Items from a dataset
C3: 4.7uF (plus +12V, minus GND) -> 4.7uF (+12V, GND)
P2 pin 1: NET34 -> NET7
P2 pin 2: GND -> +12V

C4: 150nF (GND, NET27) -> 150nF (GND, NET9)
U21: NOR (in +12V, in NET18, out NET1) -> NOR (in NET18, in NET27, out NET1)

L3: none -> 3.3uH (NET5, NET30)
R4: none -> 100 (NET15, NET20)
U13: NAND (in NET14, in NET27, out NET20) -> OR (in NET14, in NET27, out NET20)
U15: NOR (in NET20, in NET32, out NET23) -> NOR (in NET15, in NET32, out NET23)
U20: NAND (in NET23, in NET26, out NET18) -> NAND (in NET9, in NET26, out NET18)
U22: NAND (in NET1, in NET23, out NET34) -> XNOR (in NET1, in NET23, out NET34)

ABOUT THIS EXERCISE → All lines from the one with "U20: NAND (in" through the final line above are to be quoted exactly; quote no other line.

WRITTEN SOLUTION →
U20: NAND (in NET23, in NET26, out NET18) -> NAND (in NET9, in NET26, out NET18)
U22: NAND (in NET1, in NET23, out NET34) -> XNOR (in NET1, in NET23, out NET34)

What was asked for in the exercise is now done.